_PROBLEM DETAILS_
Write the data out again exactly, dropping any images it holds.
(Beginning of RAW DATA)
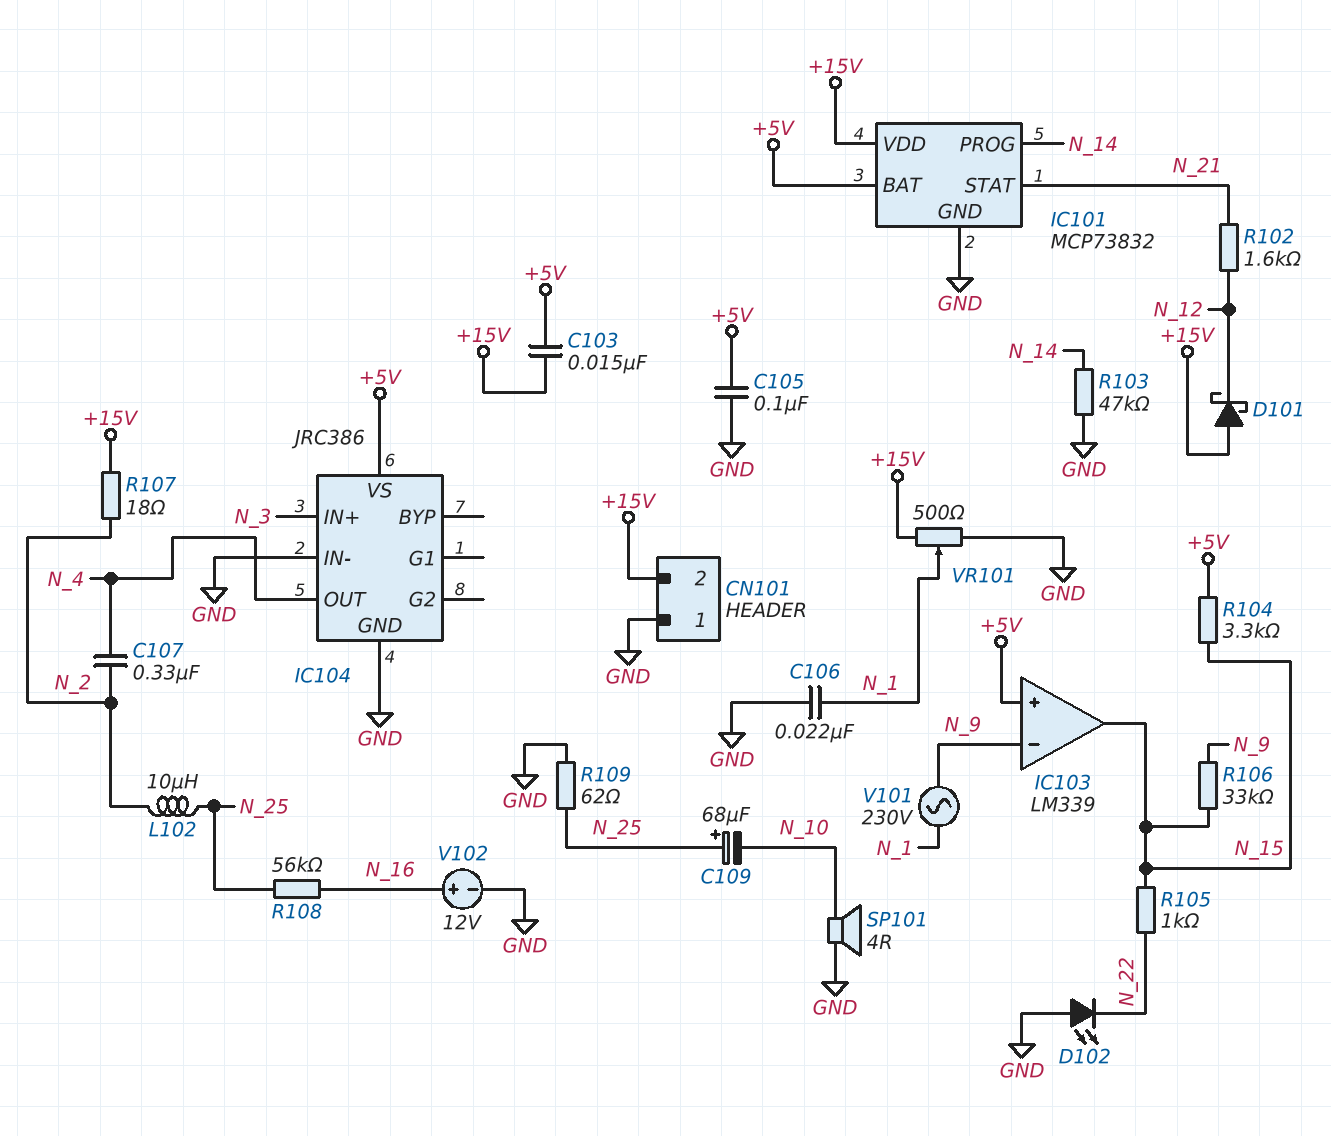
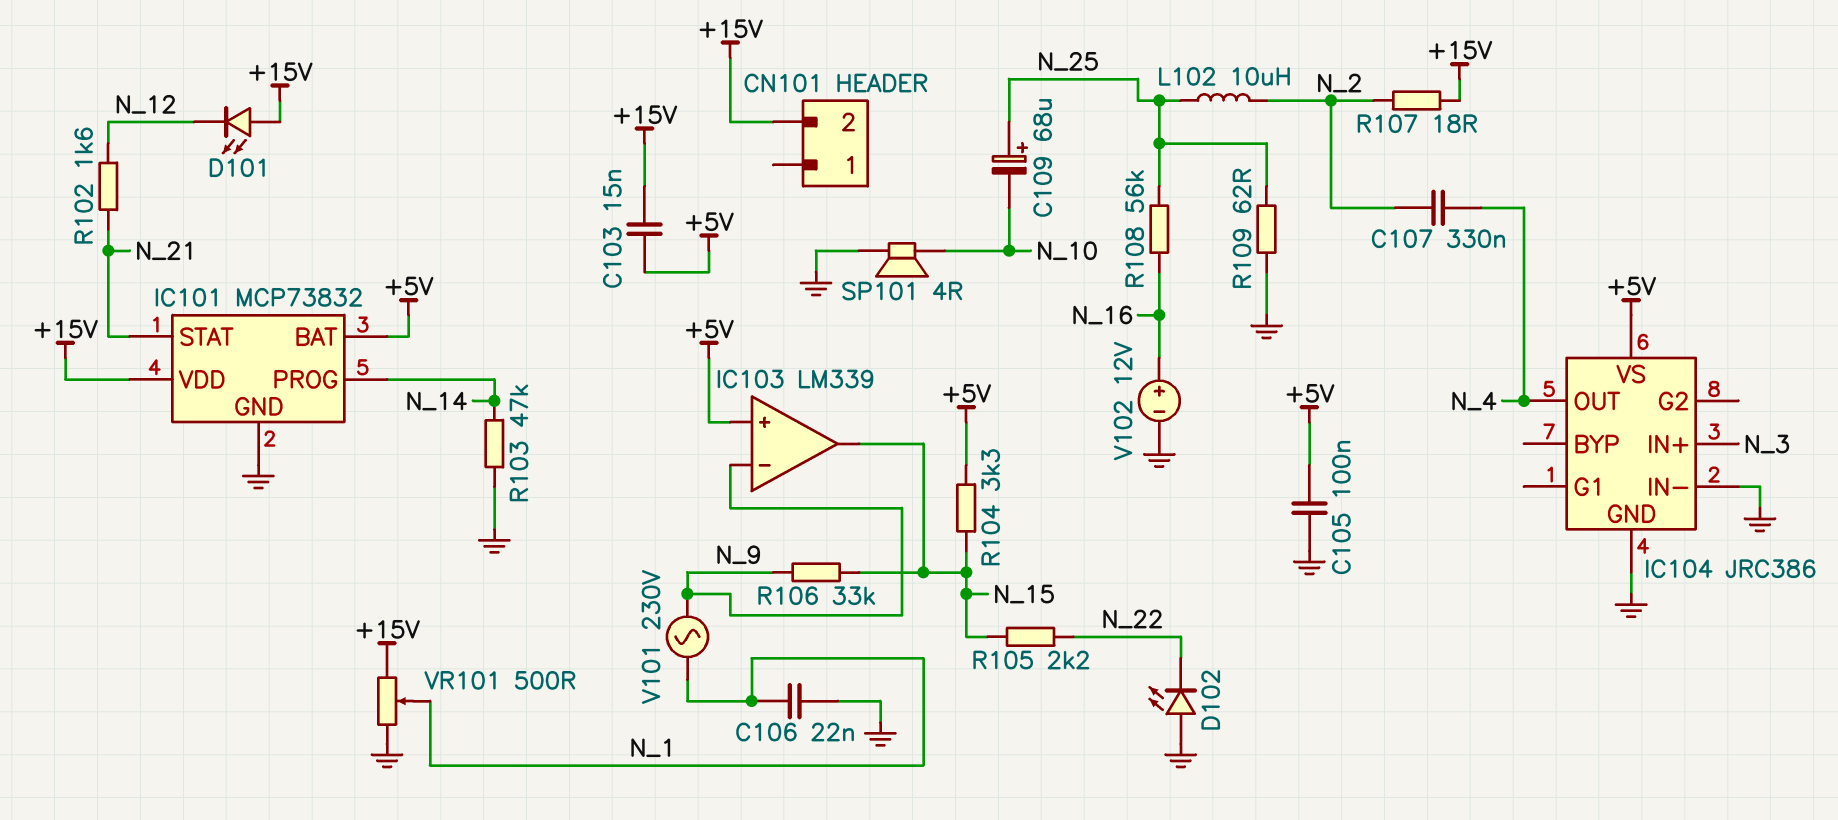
CN101 pin 1: GND -> none
D101: schottky (A +15V, K N_12) -> LED (A +15V, K N_12)
R105: 1k (N_15, N_22) -> 2.2k (N_15, N_22)

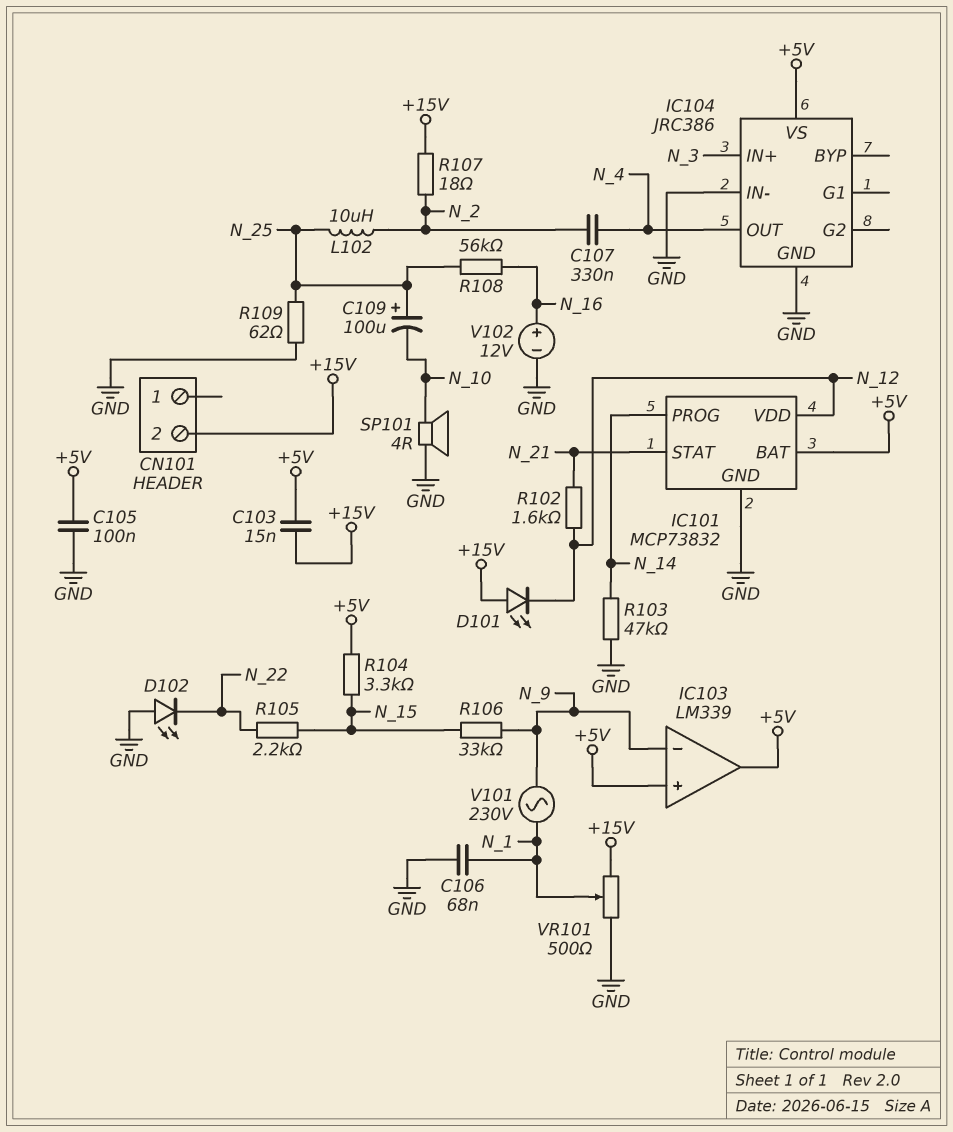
C106: 22nF (GND, N_1) -> 68nF (GND, N_1)
C109: 68uF (plus N_25, minus N_10) -> 100uF (plus N_25, minus N_10)
IC101 pin VDD: +15V -> N_12
IC103 pin out: N_15 -> +5V

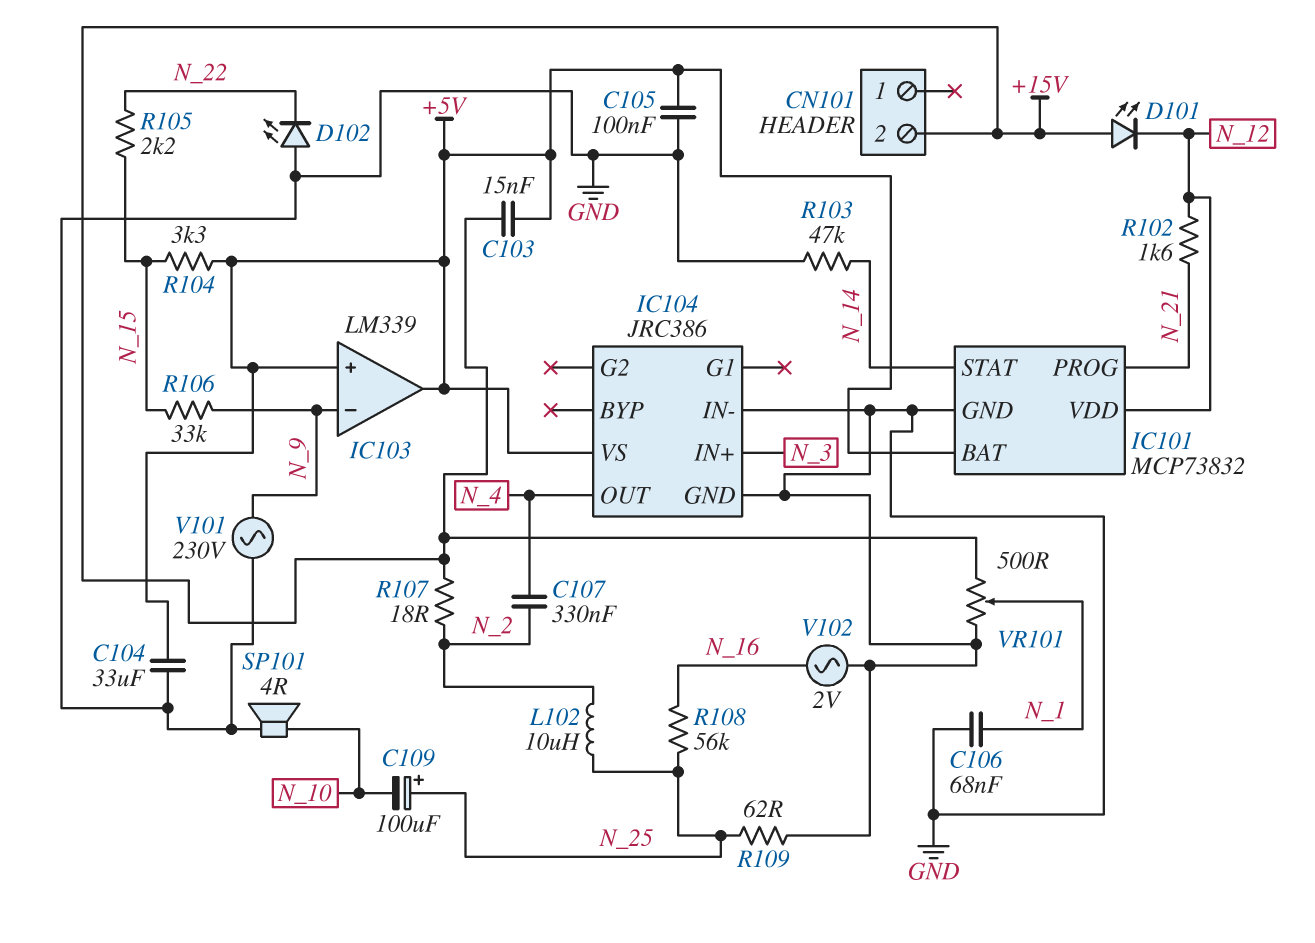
C104: none -> 33uF (+5V, GND)
IC101 pin PROG: N_14 -> N_21
IC101 pin STAT: N_21 -> N_14
V101: AC 230V (N_1, N_9) -> AC 230V (GND, N_9)
V102: 12V (plus N_16, minus GND) -> AC 2V (GND, N_16)

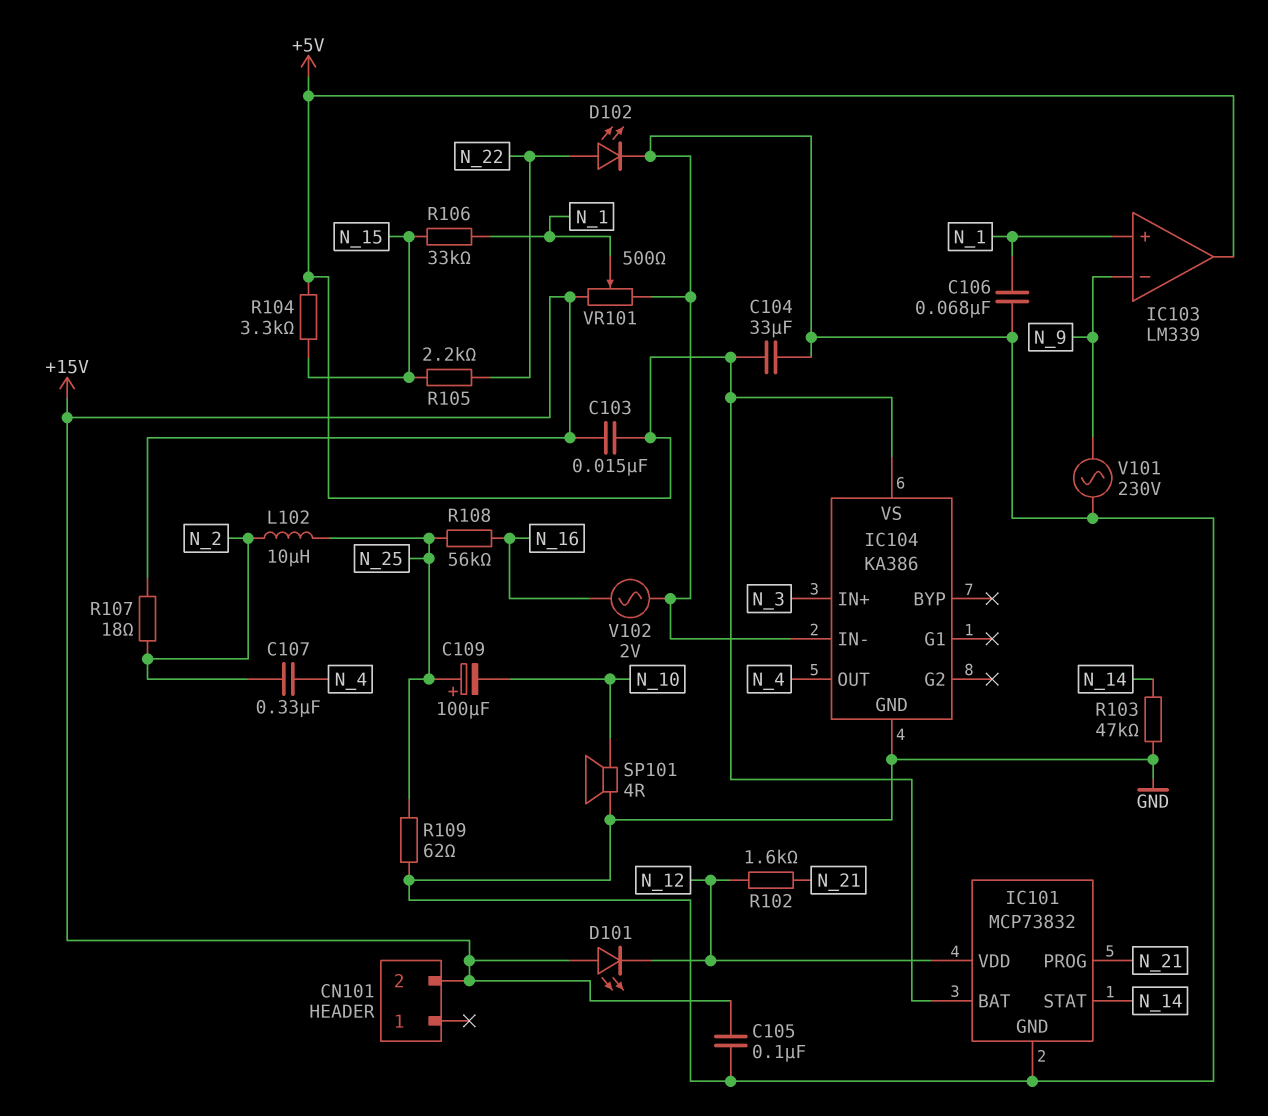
C105: 100nF (+5V, GND) -> 100nF (+15V, GND)
D102: LED (A GND, K N_22) -> LED (A N_22, K GND)
IC103 pin in+: +5V -> N_1
IC104: JRC386 -> KA386
R106: 33k (N_9, N_15) -> 33k (N_1, N_15)

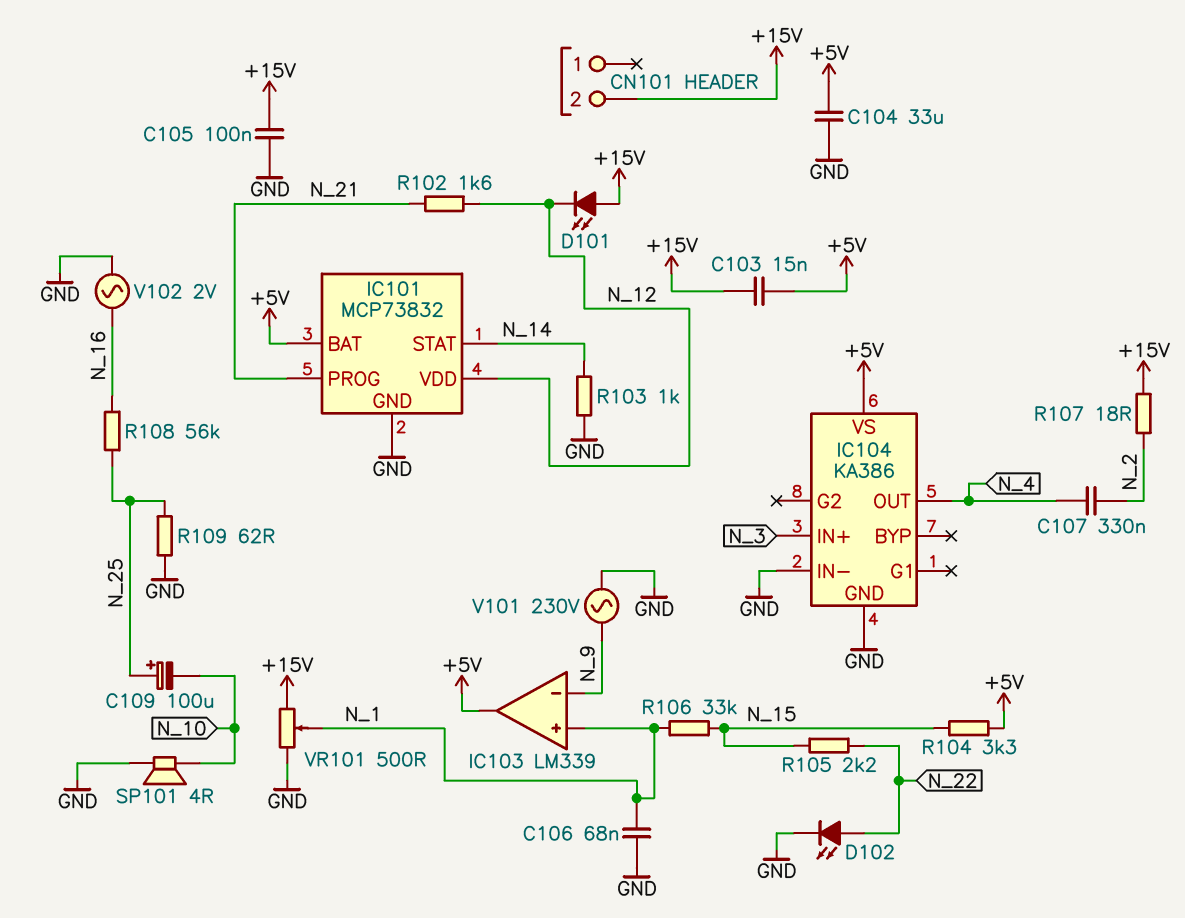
L102: 10uH (N_2, N_25) -> none
R103: 47k (GND, N_14) -> 1k (GND, N_14)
(End of RAW DATA)
_WRITTEN SOLUTION_
CN101 pin 1: GND -> none
D101: schottky (A +15V, K N_12) -> LED (A +15V, K N_12)
R105: 1k (N_15, N_22) -> 2.2k (N_15, N_22)

C106: 22nF (GND, N_1) -> 68nF (GND, N_1)
C109: 68uF (plus N_25, minus N_10) -> 100uF (plus N_25, minus N_10)
IC101 pin VDD: +15V -> N_12
IC103 pin out: N_15 -> +5V

C104: none -> 33uF (+5V, GND)
IC101 pin PROG: N_14 -> N_21
IC101 pin STAT: N_21 -> N_14
V101: AC 230V (N_1, N_9) -> AC 230V (GND, N_9)
V102: 12V (plus N_16, minus GND) -> AC 2V (GND, N_16)

C105: 100nF (+5V, GND) -> 100nF (+15V, GND)
D102: LED (A GND, K N_22) -> LED (A N_22, K GND)
IC103 pin in+: +5V -> N_1
IC104: JRC386 -> KA386
R106: 33k (N_9, N_15) -> 33k (N_1, N_15)

L102: 10uH (N_2, N_25) -> none
R103: 47k (GND, N_14) -> 1k (GND, N_14)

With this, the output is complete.